### Request
Tally the lines in the entries below that contain the string "next", counting only matches with the same case. Reply with the number alone.

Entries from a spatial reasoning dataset
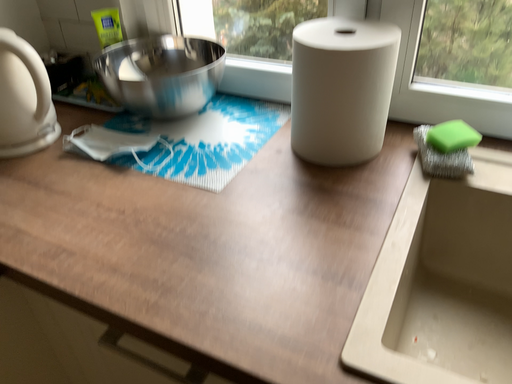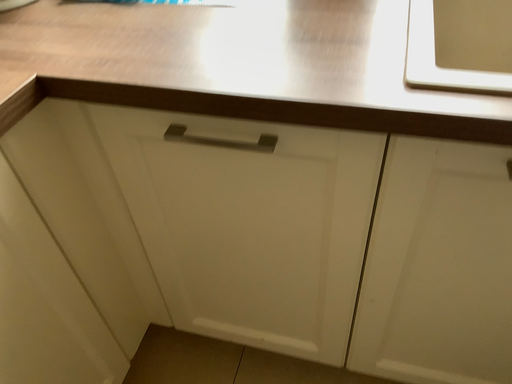
Question: How did the camera likely rotate when shooting the video?

Choices:
 (A) rotated downward
 (B) rotated upward

Answer: (A)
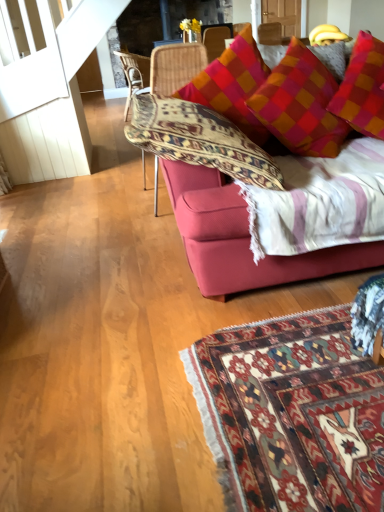
Question: Is woven rattan chair at center, the first chair when ordered from back to front, thinner than woven wicker chair at center, which appears as the 2th chair when viewed from the back?

Choices:
 (A) yes
 (B) no

Answer: (B)

Question: Can we say woven rattan chair at center, the 2th chair ordered from the bottom, lies outside woven wicker chair at center, which appears as the 2th chair when viewed from the top?

Choices:
 (A) no
 (B) yes

Answer: (B)

Question: Is woven rattan chair at center, marked as the 1th chair in a left-to-right arrangement, shorter than woven wicker chair at center, the first chair positioned from the front?

Choices:
 (A) no
 (B) yes

Answer: (B)

Question: Does woven rattan chair at center, marked as the 1th chair in a left-to-right arrangement, turn towards woven wicker chair at center, which appears as the 2th chair when viewed from the back?

Choices:
 (A) no
 (B) yes

Answer: (A)

Question: Is woven rattan chair at center, marked as the 1th chair in a left-to-right arrangement, surrounding woven wicker chair at center, which is counted as the 2th chair, starting from the left?

Choices:
 (A) yes
 (B) no

Answer: (B)

Question: From a real-world perspective, is woven wicker chair at center, which appears as the 2th chair when viewed from the top, physically located above or below woven rattan chair at center, the 2th chair ordered from the bottom?

Choices:
 (A) above
 (B) below

Answer: (A)

Question: Is woven wicker chair at center, which appears as the 2th chair when viewed from the back, inside the boundaries of woven rattan chair at center, the 2th chair ordered from the bottom, or outside?

Choices:
 (A) outside
 (B) inside

Answer: (A)

Question: In the image, is woven wicker chair at center, the first chair positioned from the front, on the left side or the right side of woven rattan chair at center, marked as the 1th chair in a left-to-right arrangement?

Choices:
 (A) right
 (B) left

Answer: (A)

Question: Is woven wicker chair at center, which is counted as the 2th chair, starting from the left, taller or shorter than woven rattan chair at center, marked as the 1th chair in a left-to-right arrangement?

Choices:
 (A) tall
 (B) short

Answer: (A)

Question: Is point (129, 73) closer or farther from the camera than point (193, 60)?

Choices:
 (A) closer
 (B) farther

Answer: (B)

Question: Considering the positions of woven rattan chair at center, the 2th chair in the right-to-left sequence, and woven wicker chair at center, which is counted as the 1th chair, starting from the right, in the image, is woven rattan chair at center, the 2th chair in the right-to-left sequence, taller or shorter than woven wicker chair at center, which is counted as the 1th chair, starting from the right,?

Choices:
 (A) short
 (B) tall

Answer: (A)

Question: From a real-world perspective, is woven rattan chair at center, the 2th chair ordered from the bottom, positioned above or below woven wicker chair at center, which appears as the 2th chair when viewed from the back?

Choices:
 (A) above
 (B) below

Answer: (B)

Question: Choose the correct answer: Is woven rattan chair at center, acting as the 1th chair starting from the top, inside woven wicker chair at center, the first chair in the bottom-to-top sequence, or outside it?

Choices:
 (A) outside
 (B) inside

Answer: (A)

Question: From the image's perspective, is velvet red couch at upper right positioned above or below woven wicker chair at center, the first chair positioned from the front?

Choices:
 (A) below
 (B) above

Answer: (A)

Question: Is velvet red couch at upper right inside the boundaries of woven wicker chair at center, which appears as the 2th chair when viewed from the top, or outside?

Choices:
 (A) outside
 (B) inside

Answer: (A)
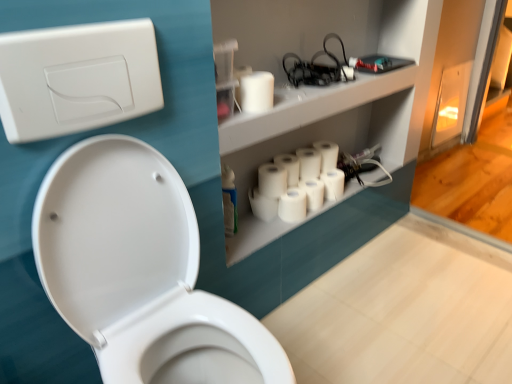
Question: Considering their positions, is white matte toilet paper at center, positioned as the 7th toilet paper in front-to-back order, located in front of or behind white matte toilet paper at center, placed as the 3th toilet paper when sorted from front to back?

Choices:
 (A) front
 (B) behind

Answer: (B)

Question: Does point (296, 152) appear closer or farther from the camera than point (293, 206)?

Choices:
 (A) farther
 (B) closer

Answer: (A)

Question: Which object is the closest to the white matte toilet paper at center, positioned as the sixth toilet paper in front-to-back order?

Choices:
 (A) white matte toilet paper at center, positioned as the 9th toilet paper in front-to-back order
 (B) white matte toilet paper at center, the fifth toilet paper in the front-to-back sequence
 (C) white matte toilet paper at center, positioned as the 2th toilet paper in back-to-front order
 (D) white matte toilet paper at center, arranged as the eighth toilet paper when viewed from the back
 (E) white glossy toilet at center

Answer: (C)

Question: Estimate the real-world distances between objects in this image. Which object is closer to the white matte toilet paper at center, acting as the fourth toilet paper starting from the front?

Choices:
 (A) white matte toilet paper at center, acting as the 5th toilet paper starting from the back
 (B) white matte toilet paper at center, which is the first toilet paper in back-to-front order
 (C) white plastic/light switch at upper left
 (D) white matte toilet paper at center, which is the seventh toilet paper from back to front
 (E) white matte toilet paper at center, arranged as the eighth toilet paper when viewed from the back

Answer: (E)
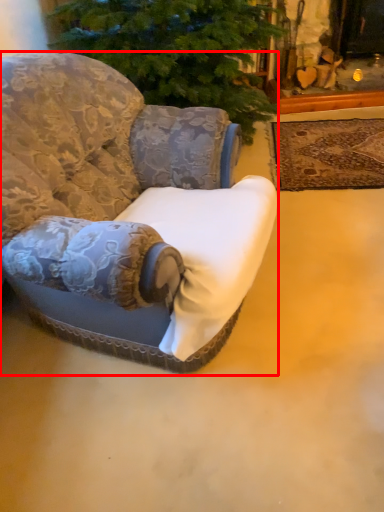
Question: Where is chair (annotated by the red box) located in relation to mat in the image?

Choices:
 (A) right
 (B) left

Answer: (B)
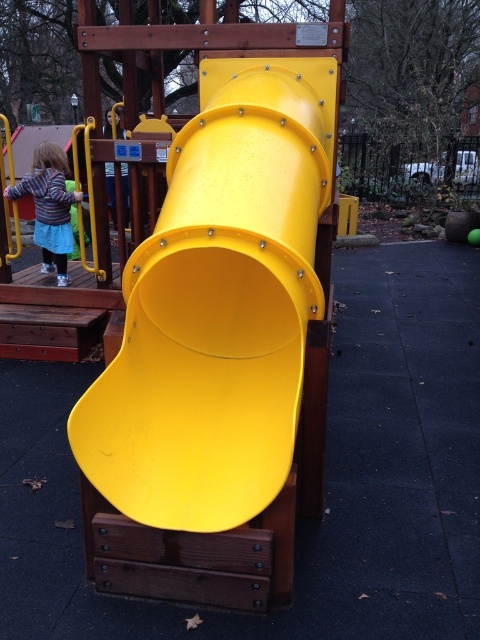
You are standing at the playground looking at the yellow tunnel slide. There are two points marked on the slide, one at coordinates point (147, 509) and the other at point (48, 150). Which of these points is closer to your viewpoint?

Point (147, 509) is closer to the camera than point (48, 150), so the point at coordinates point (147, 509) is closer to your viewpoint.

You are standing at the point labeled as point [192,497] in the playground. You want to retrieve a lost toy that is exactly 2.5 meters away from you. Can you reach it without moving?

The distance between you and the viewer is 2.30 meters. Since the toy is 2.5 meters away, which is farther than 2.30 meters, you cannot reach it without moving.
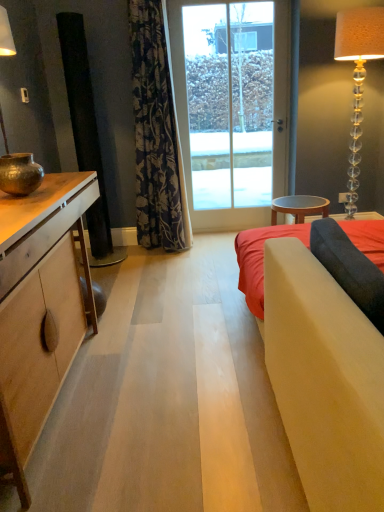
Find the location of a particular element. The width and height of the screenshot is (384, 512). velvet gray pillow at right is located at coordinates (349, 268).

At what (x,y) coordinates should I click in order to perform the action: click on dark floral fabric curtain at center. Please return your answer as a coordinate pair (x, y). Looking at the image, I should click on (156, 134).

Image resolution: width=384 pixels, height=512 pixels. What do you see at coordinates (156, 134) in the screenshot? I see `dark floral fabric curtain at center` at bounding box center [156, 134].

The width and height of the screenshot is (384, 512). Find the location of `clear glass floor lamp at right`. clear glass floor lamp at right is located at coordinates (358, 77).

This screenshot has height=512, width=384. What do you see at coordinates (299, 207) in the screenshot?
I see `wooden stool at center` at bounding box center [299, 207].

Image resolution: width=384 pixels, height=512 pixels. What are the coordinates of `velvet gray pillow at right` in the screenshot? It's located at [349, 268].

From the image's perspective, is wooden stool at center above or below clear glass floor lamp at right?

From the image's perspective, wooden stool at center appears below clear glass floor lamp at right.

Is wooden stool at center far from clear glass floor lamp at right?

No, wooden stool at center is not far away from clear glass floor lamp at right.

Image resolution: width=384 pixels, height=512 pixels. I want to click on lamp above the wooden stool at center (from a real-world perspective), so click(358, 77).

Considering the relative positions of wooden stool at center and clear glass floor lamp at right in the image provided, is wooden stool at center to the left or to the right of clear glass floor lamp at right?

In the image, wooden stool at center appears on the left side of clear glass floor lamp at right.

Is velvet gray pillow at right next to matte wood cabinet at left and touching it?

No, velvet gray pillow at right is not next to matte wood cabinet at left.

Can you confirm if velvet gray pillow at right is bigger than matte wood cabinet at left?

Incorrect, velvet gray pillow at right is not larger than matte wood cabinet at left.

From the image's perspective, is velvet gray pillow at right on top of matte wood cabinet at left?

Yes, from the image's perspective, velvet gray pillow at right is over matte wood cabinet at left.

In the image, is transparent glass door at center on the left side or the right side of velvet gray pillow at right?

In the image, transparent glass door at center appears on the left side of velvet gray pillow at right.

Looking at this image, is transparent glass door at center outside of velvet gray pillow at right?

Yes.

From the picture: How many degrees apart are the facing directions of transparent glass door at center and velvet gray pillow at right?

They differ by 90.2 degrees in their facing directions.

Is matte wood cabinet at left not close to transparent glass door at center?

That's right, there is a large distance between matte wood cabinet at left and transparent glass door at center.

Is point (11, 234) closer to viewer compared to point (178, 98)?

Yes.

Does matte wood cabinet at left turn towards transparent glass door at center?

No, matte wood cabinet at left is not facing towards transparent glass door at center.

From a real-world perspective, which object rests below the other?

From a 3D spatial view, matte wood cabinet at left is below.

From a real-world perspective, which object rests below the other?

From a 3D spatial view, wooden stool at center is below.

Is dark floral fabric curtain at center oriented towards wooden stool at center?

No, dark floral fabric curtain at center is not aimed at wooden stool at center.

Are dark floral fabric curtain at center and wooden stool at center located far from each other?

Indeed, dark floral fabric curtain at center is not near wooden stool at center.

Which object is wider, dark floral fabric curtain at center or transparent glass door at center?

dark floral fabric curtain at center.

Between point (146, 13) and point (279, 23), which one is positioned behind?

Point (279, 23)

Could transparent glass door at center be considered to be inside dark floral fabric curtain at center?

Actually, transparent glass door at center is outside dark floral fabric curtain at center.

Which object is closer to the camera taking this photo, velvet gray pillow at right or transparent glass door at center?

velvet gray pillow at right is more forward.

Is velvet gray pillow at right to the right of transparent glass door at center from the viewer's perspective?

Yes, velvet gray pillow at right is to the right of transparent glass door at center.

Would you say velvet gray pillow at right contains transparent glass door at center?

Definitely not — transparent glass door at center is not inside velvet gray pillow at right.

Considering the relative sizes of velvet gray pillow at right and transparent glass door at center in the image provided, is velvet gray pillow at right shorter than transparent glass door at center?

Indeed, velvet gray pillow at right has a lesser height compared to transparent glass door at center.

The width and height of the screenshot is (384, 512). In order to click on lamp in front of the wooden stool at center in this screenshot , I will do pyautogui.click(x=358, y=77).

At what (x,y) coordinates should I click in order to perform the action: click on cabinetry below the velvet gray pillow at right (from the image's perspective). Please return your answer as a coordinate pair (x, y). Image resolution: width=384 pixels, height=512 pixels. Looking at the image, I should click on click(x=43, y=230).

Looking at the image, which one is located further to transparent glass door at center, matte wood cabinet at left or wooden stool at center?

matte wood cabinet at left is further to transparent glass door at center.

In the scene shown: Based on their spatial positions, is transparent glass door at center or clear glass floor lamp at right closer to wooden stool at center?

The object closer to wooden stool at center is clear glass floor lamp at right.

Looking at the image, which one is located closer to transparent glass door at center, velvet gray pillow at right or matte wood cabinet at left?

matte wood cabinet at left is closer to transparent glass door at center.

Estimate the real-world distances between objects in this image. Which object is further from velvet gray pillow at right, transparent glass door at center or dark floral fabric curtain at center?

transparent glass door at center.

Estimate the real-world distances between objects in this image. Which object is closer to wooden stool at center, matte wood cabinet at left or dark floral fabric curtain at center?

dark floral fabric curtain at center lies closer to wooden stool at center than the other object.

Considering their positions, is velvet gray pillow at right positioned closer to dark floral fabric curtain at center than matte wood cabinet at left?

Among the two, matte wood cabinet at left is located nearer to dark floral fabric curtain at center.

Estimate the real-world distances between objects in this image. Which object is closer to wooden stool at center, dark floral fabric curtain at center or transparent glass door at center?

transparent glass door at center.

From the picture: Estimate the real-world distances between objects in this image. Which object is further from transparent glass door at center, matte wood cabinet at left or dark floral fabric curtain at center?

Based on the image, matte wood cabinet at left appears to be further to transparent glass door at center.

Where is `lamp between velvet gray pillow at right and wooden stool at center along the z-axis`? This screenshot has height=512, width=384. lamp between velvet gray pillow at right and wooden stool at center along the z-axis is located at coordinates (358, 77).

You are a GUI agent. You are given a task and a screenshot of the screen. Output one action in this format:
    pyautogui.click(x=<x>, y=<y>)
    Task: Click on the pillow between matte wood cabinet at left and dark floral fabric curtain at center along the z-axis
    The image size is (384, 512).
    Given the screenshot: What is the action you would take?
    pyautogui.click(x=349, y=268)

You are a GUI agent. You are given a task and a screenshot of the screen. Output one action in this format:
    pyautogui.click(x=<x>, y=<y>)
    Task: Click on the pillow between matte wood cabinet at left and clear glass floor lamp at right
    The height and width of the screenshot is (512, 384).
    Given the screenshot: What is the action you would take?
    pyautogui.click(x=349, y=268)

Find the location of a particular element. pillow between matte wood cabinet at left and wooden stool at center along the z-axis is located at coordinates (349, 268).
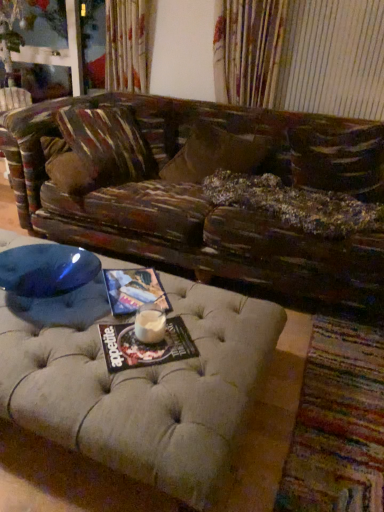
Find the location of a particular element. This screenshot has height=512, width=384. unoccupied region to the right of white frothy liquid at center is located at coordinates (187, 337).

### Final answer
2